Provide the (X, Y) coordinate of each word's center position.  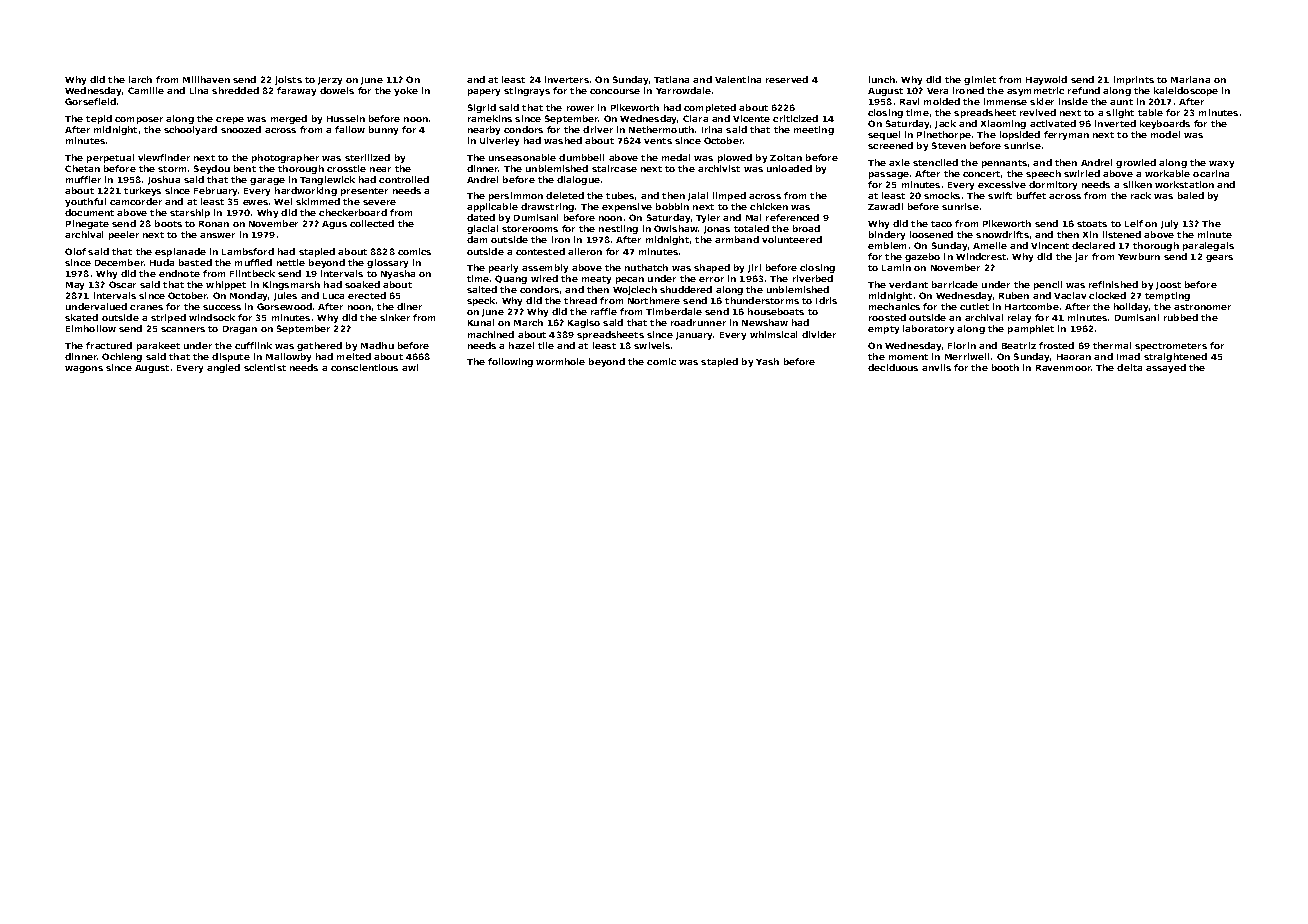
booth (1005, 367)
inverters (567, 79)
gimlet (980, 80)
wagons (84, 369)
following (510, 362)
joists (288, 80)
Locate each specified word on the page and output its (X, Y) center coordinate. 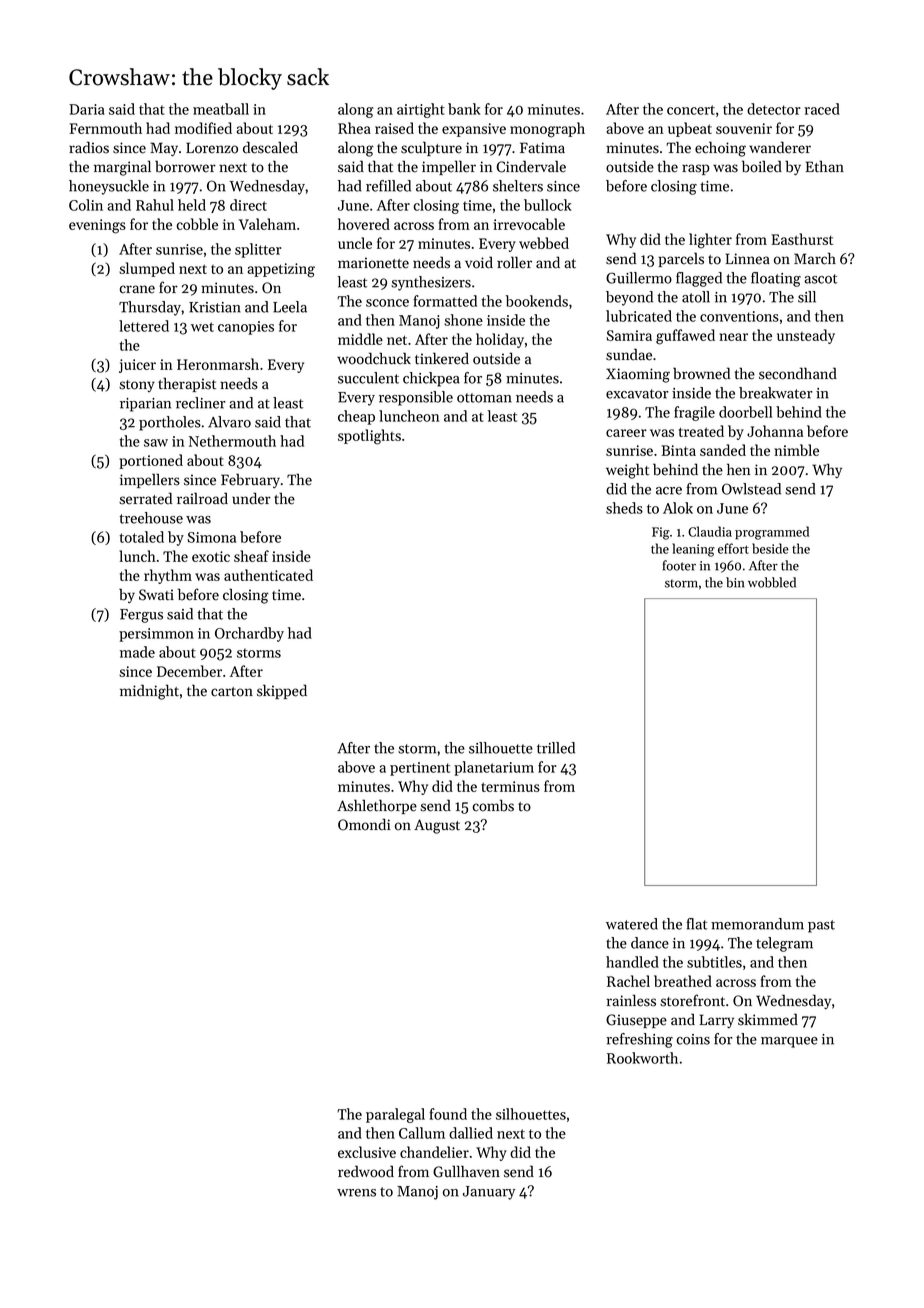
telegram (784, 944)
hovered (364, 224)
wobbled (772, 582)
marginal (122, 168)
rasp (696, 169)
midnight (149, 692)
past (821, 926)
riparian (145, 405)
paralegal (395, 1115)
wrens (356, 1193)
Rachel (628, 981)
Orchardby (249, 634)
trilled (556, 748)
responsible (416, 398)
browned (701, 373)
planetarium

————

_What is required:_
Return every line of the records above word for word, leaving out the pictures.

_Solution to this exercise:_
Provide the (X, Y) coordinate of each word's center position.  
booth (1005, 367)
inverters (567, 79)
gimlet (980, 80)
wagons (84, 369)
following (510, 362)
joists (288, 80)
Locate each specified word on the page and output its (X, Y) center coordinate. 
telegram (784, 944)
hovered (364, 224)
wobbled (772, 582)
marginal (122, 168)
rasp (696, 169)
midnight (149, 692)
past (821, 926)
riparian (145, 405)
paralegal (395, 1115)
wrens (356, 1193)
Rachel (628, 981)
Orchardby (249, 634)
trilled (556, 748)
responsible (416, 398)
browned (701, 373)
planetarium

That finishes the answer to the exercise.